§ **Assignment**
All lines from the one with "brown padlock [429,121,449,166]" through the last are to be given again exactly as they stand in the data below, and only those.

::::

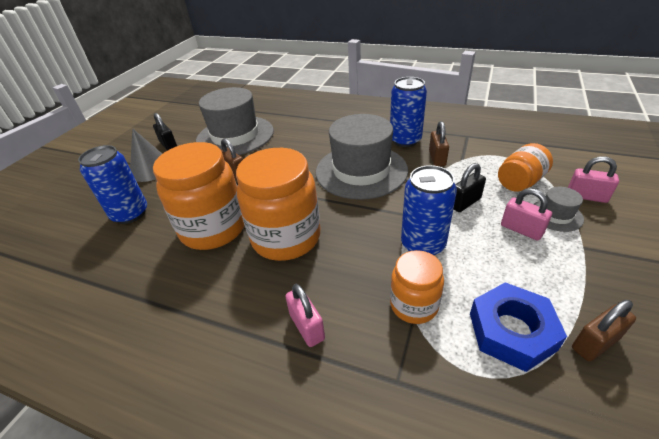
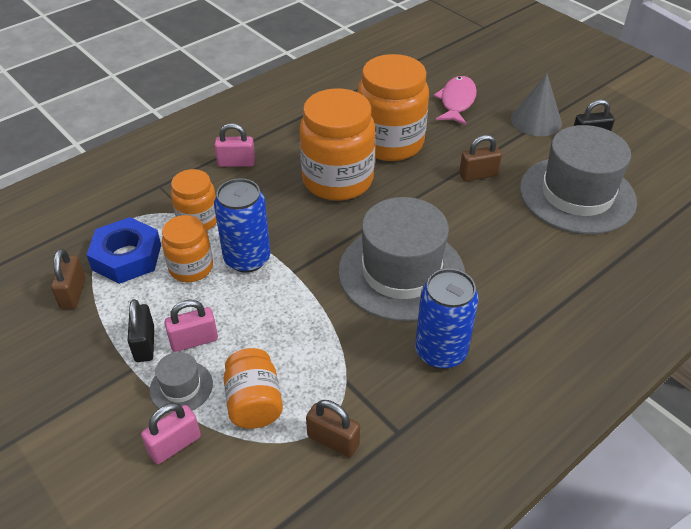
camera: 115 degrees right, 5 degrees up
blue can [78,145,147,224] -> pink fish [433,76,477,125]
brown padlock [429,121,449,166] -> brown padlock moved to [306,400,360,458]
black padlock [454,163,486,212] -> black padlock moved to [128,299,154,362]
none -> orange jar [162,215,213,282]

::::

§ **Reply**
brown padlock [429,121,449,166] -> brown padlock moved to [306,400,360,458]
black padlock [454,163,486,212] -> black padlock moved to [128,299,154,362]
none -> orange jar [162,215,213,282]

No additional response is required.